The reply must repeat each entry exactly and contain no pictures.

- _RECORDS TO PROCESS_:
==========
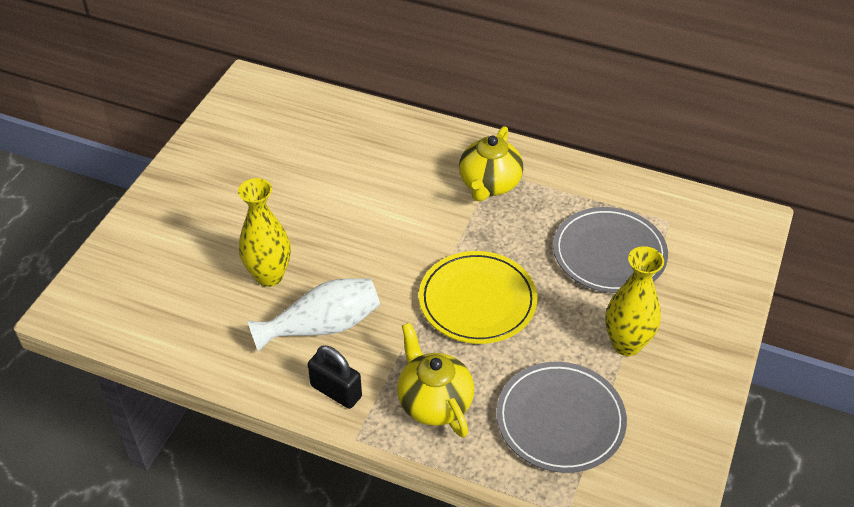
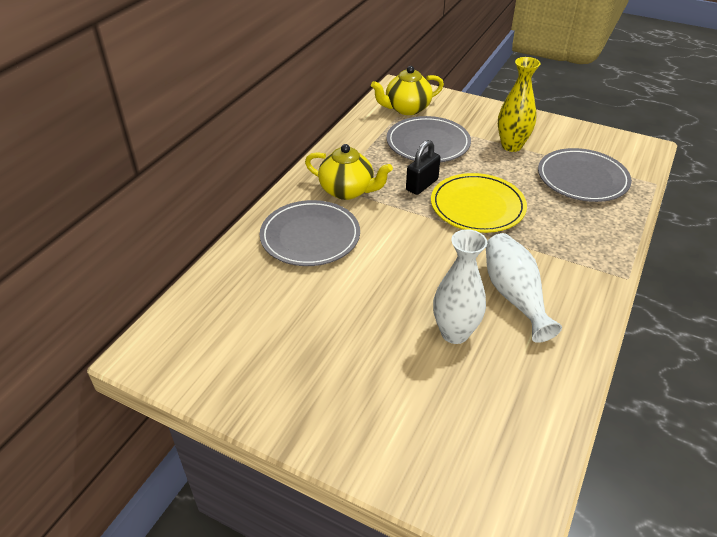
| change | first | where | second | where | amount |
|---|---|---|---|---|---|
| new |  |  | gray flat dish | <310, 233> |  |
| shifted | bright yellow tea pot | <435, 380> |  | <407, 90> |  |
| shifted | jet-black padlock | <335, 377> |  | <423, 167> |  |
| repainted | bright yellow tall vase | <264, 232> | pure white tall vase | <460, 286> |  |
==========
- _THE ANSWER_:
| change | first | where | second | where | amount |
|---|---|---|---|---|---|
| new |  |  | gray flat dish | <310, 233> |  |
| shifted | bright yellow tea pot | <435, 380> |  | <407, 90> |  |
| shifted | jet-black padlock | <335, 377> |  | <423, 167> |  |
| repainted | bright yellow tall vase | <264, 232> | pure white tall vase | <460, 286> |  |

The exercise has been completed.